* Activity
Find "JP106 pin 1: EXT -> GND" in the data below; transcribe the line it appears on and each line after it, exactly, to the end, and nothing else.

(Collection entries)

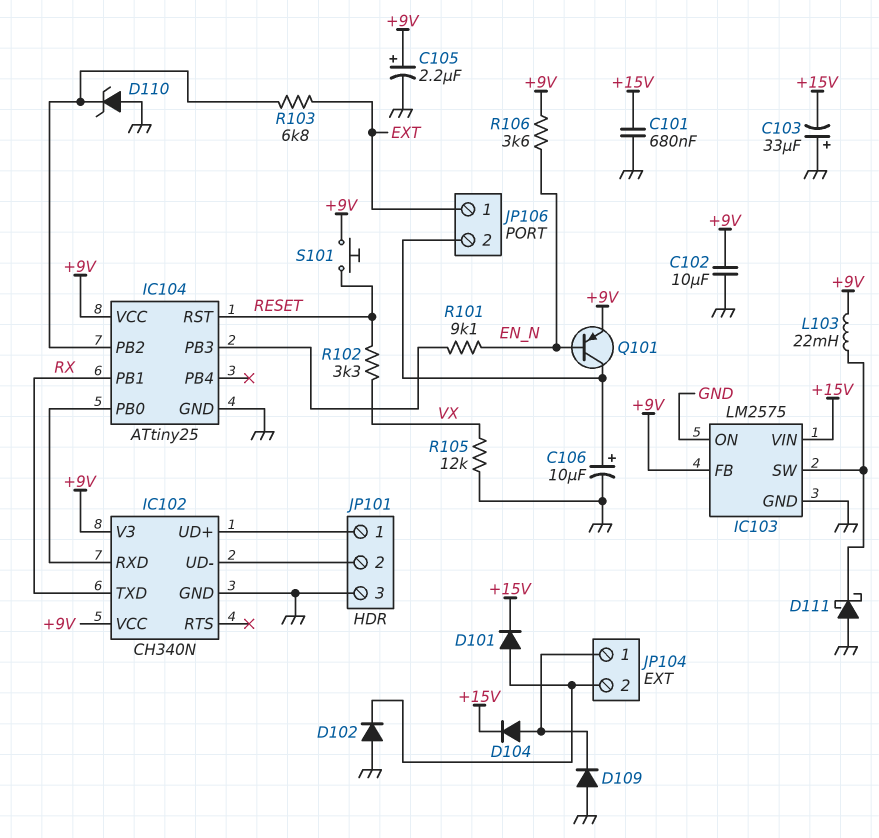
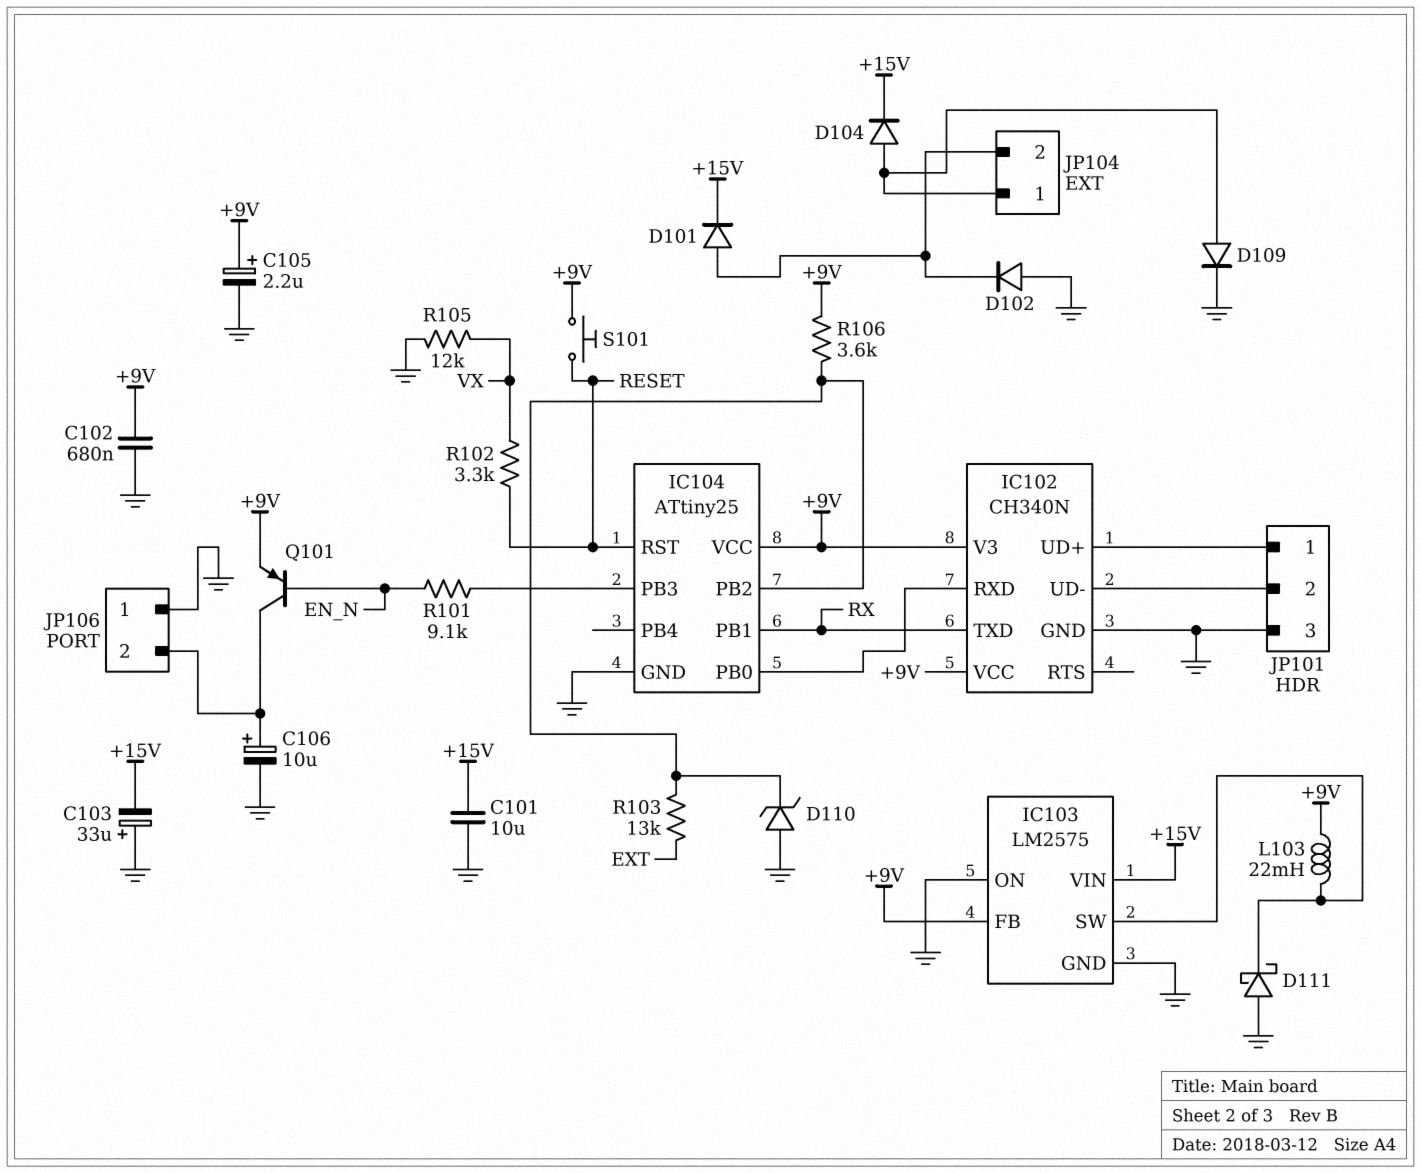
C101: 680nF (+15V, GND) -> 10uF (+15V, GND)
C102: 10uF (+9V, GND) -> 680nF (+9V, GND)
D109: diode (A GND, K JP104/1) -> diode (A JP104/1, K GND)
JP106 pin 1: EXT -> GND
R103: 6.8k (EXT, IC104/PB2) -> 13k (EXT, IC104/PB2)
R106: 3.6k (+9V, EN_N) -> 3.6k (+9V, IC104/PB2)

* Output of the task
JP106 pin 1: EXT -> GND
R103: 6.8k (EXT, IC104/PB2) -> 13k (EXT, IC104/PB2)
R106: 3.6k (+9V, EN_N) -> 3.6k (+9V, IC104/PB2)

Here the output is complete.